[Object state change records]
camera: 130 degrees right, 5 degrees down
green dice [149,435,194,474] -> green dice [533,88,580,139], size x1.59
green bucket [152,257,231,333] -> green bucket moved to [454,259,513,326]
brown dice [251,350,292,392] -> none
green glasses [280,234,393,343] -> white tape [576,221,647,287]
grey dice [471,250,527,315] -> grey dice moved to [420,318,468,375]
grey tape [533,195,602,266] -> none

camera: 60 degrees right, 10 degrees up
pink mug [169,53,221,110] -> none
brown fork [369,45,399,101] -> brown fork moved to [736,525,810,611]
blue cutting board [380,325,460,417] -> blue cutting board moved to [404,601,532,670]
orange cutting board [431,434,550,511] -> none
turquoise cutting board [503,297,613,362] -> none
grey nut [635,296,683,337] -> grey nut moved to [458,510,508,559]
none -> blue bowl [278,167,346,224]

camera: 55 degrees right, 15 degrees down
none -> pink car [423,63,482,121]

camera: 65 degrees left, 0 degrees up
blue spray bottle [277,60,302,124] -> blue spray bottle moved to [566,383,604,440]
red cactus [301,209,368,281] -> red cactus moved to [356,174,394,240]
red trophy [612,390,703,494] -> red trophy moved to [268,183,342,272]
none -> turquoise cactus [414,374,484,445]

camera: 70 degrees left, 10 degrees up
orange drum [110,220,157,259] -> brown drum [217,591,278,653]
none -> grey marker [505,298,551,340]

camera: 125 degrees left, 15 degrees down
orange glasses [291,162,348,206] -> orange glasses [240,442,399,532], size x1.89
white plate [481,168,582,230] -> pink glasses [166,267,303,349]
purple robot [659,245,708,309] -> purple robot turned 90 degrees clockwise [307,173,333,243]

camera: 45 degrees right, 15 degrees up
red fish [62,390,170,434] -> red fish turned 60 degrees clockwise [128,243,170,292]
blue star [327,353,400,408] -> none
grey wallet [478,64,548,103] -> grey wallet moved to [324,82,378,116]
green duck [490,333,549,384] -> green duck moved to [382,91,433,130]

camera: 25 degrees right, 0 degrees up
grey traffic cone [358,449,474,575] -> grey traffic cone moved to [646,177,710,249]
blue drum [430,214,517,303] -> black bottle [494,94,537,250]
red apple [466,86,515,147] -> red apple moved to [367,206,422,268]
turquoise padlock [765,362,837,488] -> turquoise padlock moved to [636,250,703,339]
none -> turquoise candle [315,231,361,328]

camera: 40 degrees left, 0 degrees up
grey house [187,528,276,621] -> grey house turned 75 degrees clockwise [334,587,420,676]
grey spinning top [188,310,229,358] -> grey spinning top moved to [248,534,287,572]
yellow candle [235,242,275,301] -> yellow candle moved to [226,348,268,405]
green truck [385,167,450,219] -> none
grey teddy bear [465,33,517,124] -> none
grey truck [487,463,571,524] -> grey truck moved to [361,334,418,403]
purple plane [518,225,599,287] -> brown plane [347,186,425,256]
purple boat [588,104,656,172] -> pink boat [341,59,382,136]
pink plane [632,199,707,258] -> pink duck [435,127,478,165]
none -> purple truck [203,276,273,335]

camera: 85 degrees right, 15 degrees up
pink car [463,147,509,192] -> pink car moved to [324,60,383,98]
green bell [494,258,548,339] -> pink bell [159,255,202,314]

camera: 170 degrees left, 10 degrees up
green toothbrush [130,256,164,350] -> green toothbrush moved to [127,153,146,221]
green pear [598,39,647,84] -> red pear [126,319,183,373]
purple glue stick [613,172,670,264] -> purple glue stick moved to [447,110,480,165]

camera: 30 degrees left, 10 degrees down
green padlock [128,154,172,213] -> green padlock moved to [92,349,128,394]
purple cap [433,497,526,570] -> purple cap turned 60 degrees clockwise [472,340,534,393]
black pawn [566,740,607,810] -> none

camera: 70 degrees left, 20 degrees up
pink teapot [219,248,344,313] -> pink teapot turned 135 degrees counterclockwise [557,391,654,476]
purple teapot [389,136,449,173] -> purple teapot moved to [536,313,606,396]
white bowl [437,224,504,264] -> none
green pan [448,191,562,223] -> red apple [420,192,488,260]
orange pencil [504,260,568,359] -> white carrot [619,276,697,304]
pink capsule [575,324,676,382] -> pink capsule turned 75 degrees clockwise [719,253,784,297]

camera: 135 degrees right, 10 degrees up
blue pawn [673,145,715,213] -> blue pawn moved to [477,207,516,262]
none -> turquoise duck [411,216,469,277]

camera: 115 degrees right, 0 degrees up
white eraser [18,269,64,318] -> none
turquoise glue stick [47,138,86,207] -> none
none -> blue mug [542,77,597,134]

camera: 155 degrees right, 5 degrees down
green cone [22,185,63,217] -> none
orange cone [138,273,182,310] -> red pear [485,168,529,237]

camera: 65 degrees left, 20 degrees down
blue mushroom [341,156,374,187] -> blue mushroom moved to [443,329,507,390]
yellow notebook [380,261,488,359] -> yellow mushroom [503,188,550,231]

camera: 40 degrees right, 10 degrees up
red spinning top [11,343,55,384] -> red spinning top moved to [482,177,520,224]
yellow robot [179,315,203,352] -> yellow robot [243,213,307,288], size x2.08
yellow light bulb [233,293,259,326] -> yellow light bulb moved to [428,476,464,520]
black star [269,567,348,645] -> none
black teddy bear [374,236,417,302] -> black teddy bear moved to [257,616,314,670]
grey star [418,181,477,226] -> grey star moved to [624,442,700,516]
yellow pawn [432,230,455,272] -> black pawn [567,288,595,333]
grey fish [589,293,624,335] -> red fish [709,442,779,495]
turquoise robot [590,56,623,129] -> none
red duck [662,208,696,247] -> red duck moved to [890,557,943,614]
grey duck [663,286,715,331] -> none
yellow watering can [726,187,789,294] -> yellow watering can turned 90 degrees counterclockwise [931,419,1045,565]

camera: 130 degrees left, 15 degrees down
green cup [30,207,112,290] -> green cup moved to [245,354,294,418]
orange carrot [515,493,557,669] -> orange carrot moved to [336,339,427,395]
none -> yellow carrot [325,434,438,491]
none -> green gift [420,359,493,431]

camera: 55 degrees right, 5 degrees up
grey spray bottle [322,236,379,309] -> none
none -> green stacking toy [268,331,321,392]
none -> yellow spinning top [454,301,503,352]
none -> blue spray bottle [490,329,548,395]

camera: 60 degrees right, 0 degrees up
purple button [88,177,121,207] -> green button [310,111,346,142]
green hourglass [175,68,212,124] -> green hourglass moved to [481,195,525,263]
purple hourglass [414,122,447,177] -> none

WORK REQUIRED: Write out only the lines that run from the line containing "purple plane [518,225,599,287]" through the line containing "camera: 135 degrees right, 10 degrees up", both included, exactly as they appear above.

SOLUTION TO THE PROBLEM:
purple plane [518,225,599,287] -> brown plane [347,186,425,256]
purple boat [588,104,656,172] -> pink boat [341,59,382,136]
pink plane [632,199,707,258] -> pink duck [435,127,478,165]
none -> purple truck [203,276,273,335]

camera: 85 degrees right, 15 degrees up
pink car [463,147,509,192] -> pink car moved to [324,60,383,98]
green bell [494,258,548,339] -> pink bell [159,255,202,314]

camera: 170 degrees left, 10 degrees up
green toothbrush [130,256,164,350] -> green toothbrush moved to [127,153,146,221]
green pear [598,39,647,84] -> red pear [126,319,183,373]
purple glue stick [613,172,670,264] -> purple glue stick moved to [447,110,480,165]

camera: 30 degrees left, 10 degrees down
green padlock [128,154,172,213] -> green padlock moved to [92,349,128,394]
purple cap [433,497,526,570] -> purple cap turned 60 degrees clockwise [472,340,534,393]
black pawn [566,740,607,810] -> none

camera: 70 degrees left, 20 degrees up
pink teapot [219,248,344,313] -> pink teapot turned 135 degrees counterclockwise [557,391,654,476]
purple teapot [389,136,449,173] -> purple teapot moved to [536,313,606,396]
white bowl [437,224,504,264] -> none
green pan [448,191,562,223] -> red apple [420,192,488,260]
orange pencil [504,260,568,359] -> white carrot [619,276,697,304]
pink capsule [575,324,676,382] -> pink capsule turned 75 degrees clockwise [719,253,784,297]

camera: 135 degrees right, 10 degrees up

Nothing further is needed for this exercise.